**To-do item**
Once the line with "red brush [253,404,424,503]" is found in the entries below, repeat that line and every one after it exactly, ending at the last.

**Supplied data**
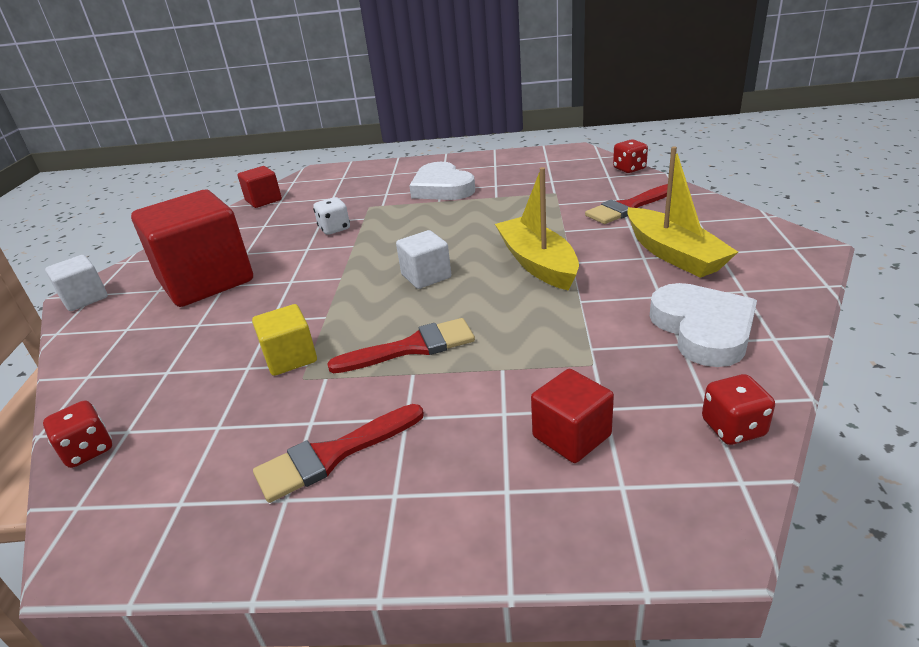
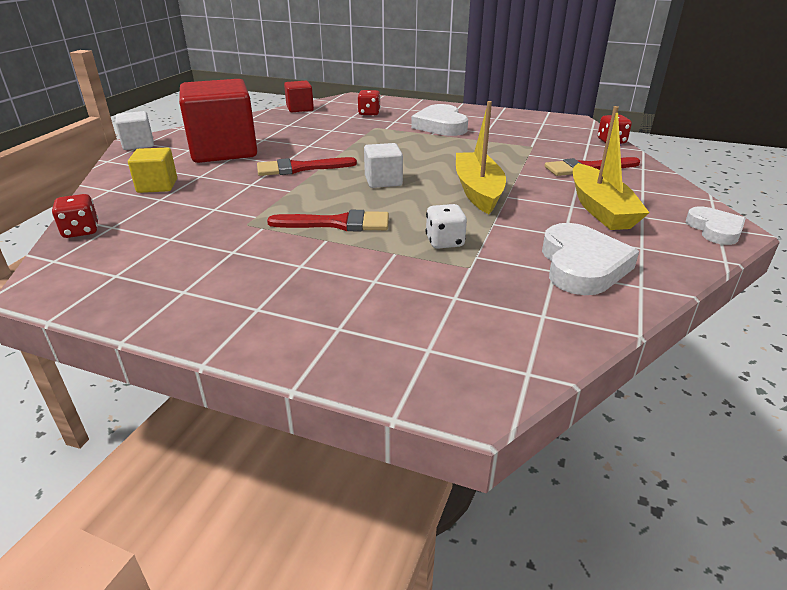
camera: 15 degrees right, 0 degrees up
yellow cube [252,304,317,376] -> yellow cube moved to [128,147,177,193]
red brush [253,404,424,503] -> red brush moved to [257,157,357,176]
white dice [313,197,350,235] -> white dice moved to [425,204,467,249]
red cube [531,369,614,463] -> none
red dice [702,374,775,445] -> red dice moved to [358,90,381,116]
none -> white heart [686,206,746,245]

**Solution to the problem**
red brush [253,404,424,503] -> red brush moved to [257,157,357,176]
white dice [313,197,350,235] -> white dice moved to [425,204,467,249]
red cube [531,369,614,463] -> none
red dice [702,374,775,445] -> red dice moved to [358,90,381,116]
none -> white heart [686,206,746,245]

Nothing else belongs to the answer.